**DIRECTIONS FOR THIS TASK:** Reproduce only the lines from the line containing "(345, 281) = (535, 182): orange" to the end of the entries below, including both of those lines.

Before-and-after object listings
<<<<
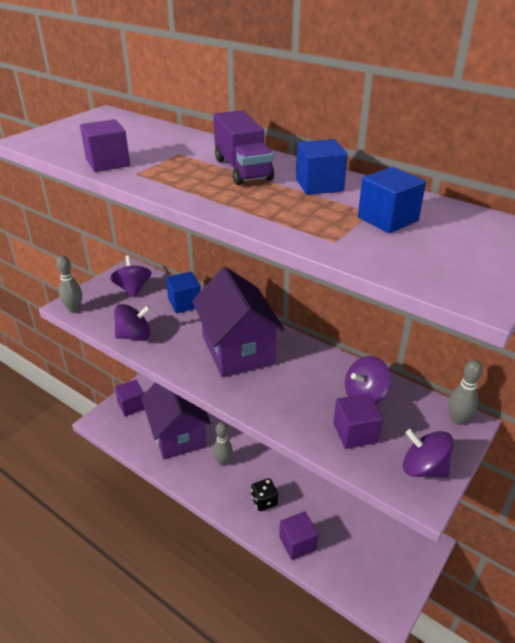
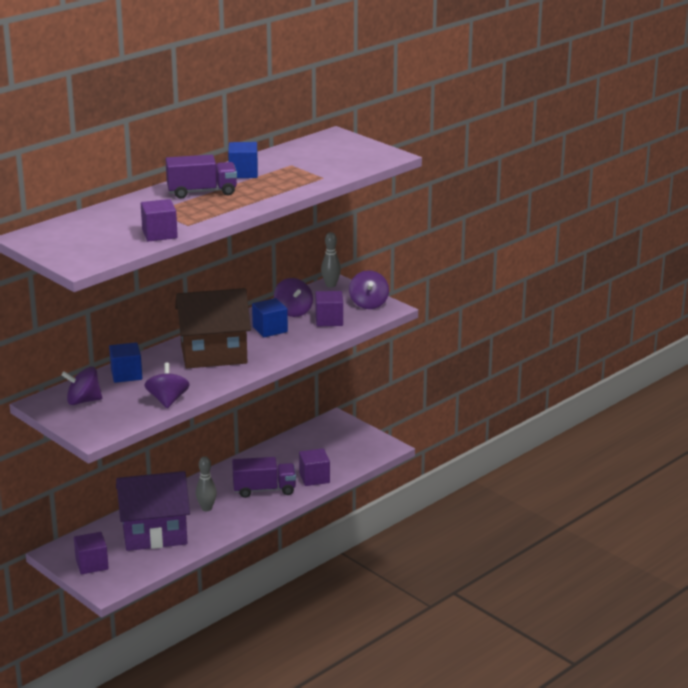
camera: 80 degrees left, 10 degrees down
(74, 310) = (103, 432): grey bowling pin -> none
(238, 350) = (214, 354): purple house -> brown house
(264, 501) = (264, 490): black dice -> purple truck
(387, 219) = (303, 162): blue cube -> blue cube (270, 329)
(423, 468) = (368, 304): purple spinning top -> purple spinning top turned 45 degrees counterclockwise

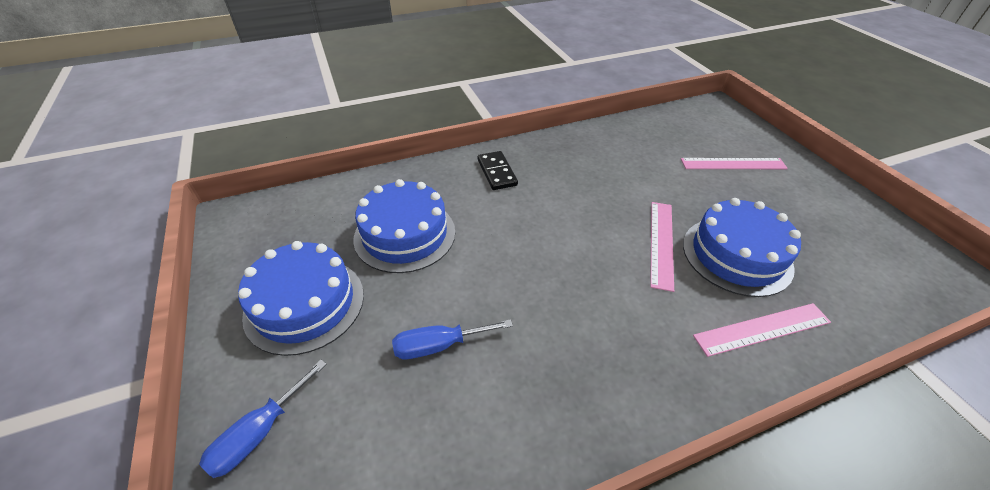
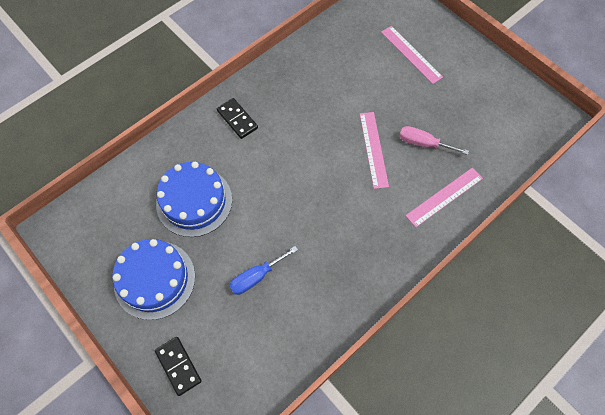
camera: 20 degrees left, 20 degrees up
(259, 433) = (178, 366): blue screwdriver -> black domino
(733, 164) = (411, 54): pink ruler -> pink ruler turned 75 degrees clockwise
(736, 255) = (423, 143): blue cake -> pink screwdriver

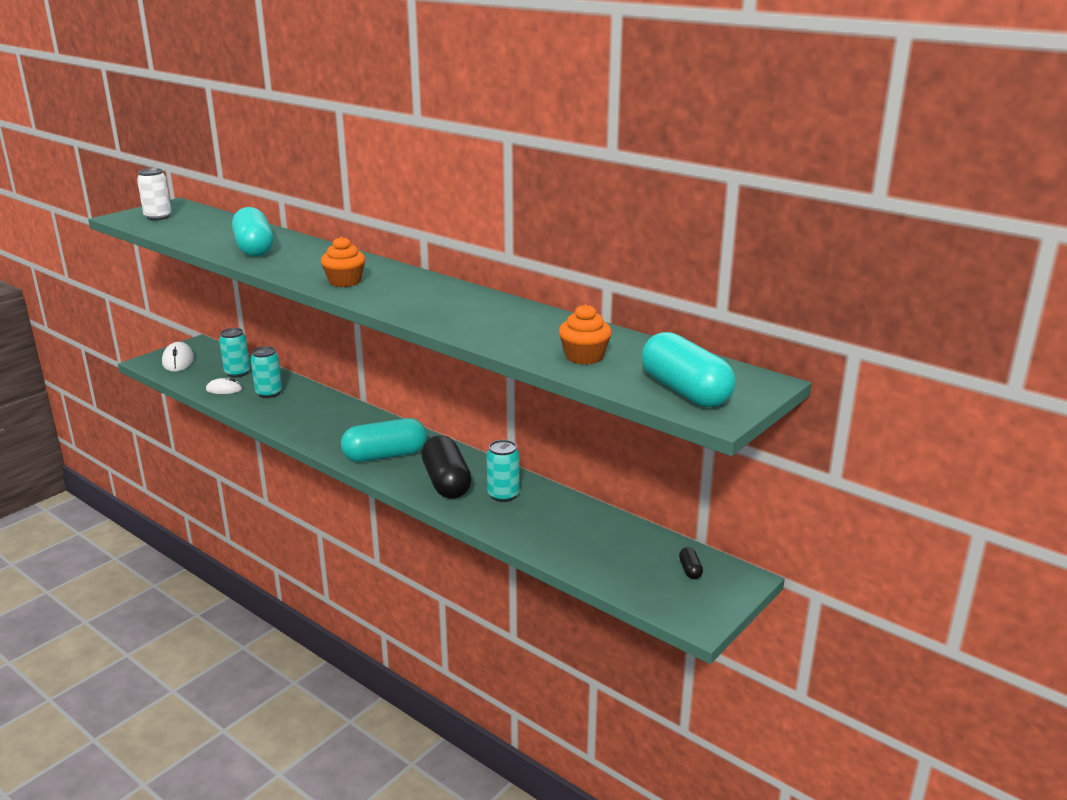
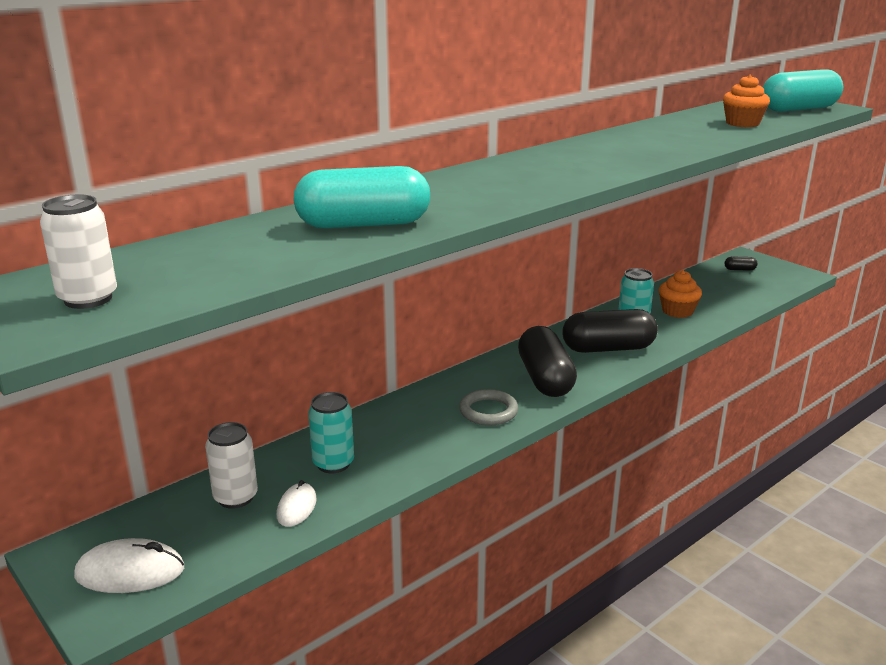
camera: 80 degrees left, 0 degrees up
(237, 373) = (235, 497): turquoise can -> white can
(333, 436) = (488, 411): none -> grey ring
(345, 281) = (535, 182): orange cupcake -> orange cupcake (677, 311)
(385, 455) = (545, 379): turquoise capsule -> black capsule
>>>>
**RESULT:**
(345, 281) = (535, 182): orange cupcake -> orange cupcake (677, 311)
(385, 455) = (545, 379): turquoise capsule -> black capsule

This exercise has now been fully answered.